→ **PROBLEM REQUIREMENTS**
Please retype the entries exactly as they stand, leaving out any pictures.

→ **DATA FOR THIS TASK**

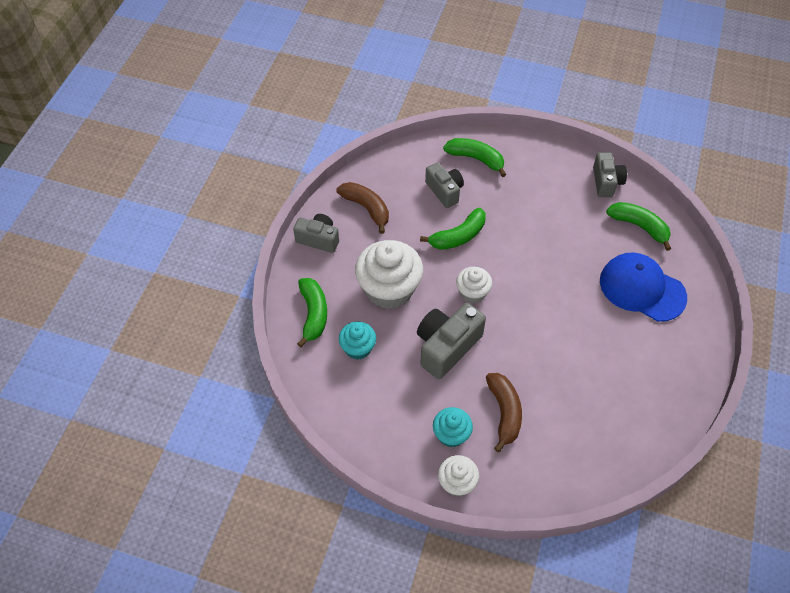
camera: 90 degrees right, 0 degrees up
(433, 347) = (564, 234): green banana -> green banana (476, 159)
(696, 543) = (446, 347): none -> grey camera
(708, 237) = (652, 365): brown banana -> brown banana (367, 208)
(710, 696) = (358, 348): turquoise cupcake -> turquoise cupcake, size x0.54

→ **ANSWER FOR THE TASK**
camera: 90 degrees right, 0 degrees up
(433, 347) = (564, 234): green banana -> green banana (476, 159)
(696, 543) = (446, 347): none -> grey camera
(708, 237) = (652, 365): brown banana -> brown banana (367, 208)
(710, 696) = (358, 348): turquoise cupcake -> turquoise cupcake, size x0.54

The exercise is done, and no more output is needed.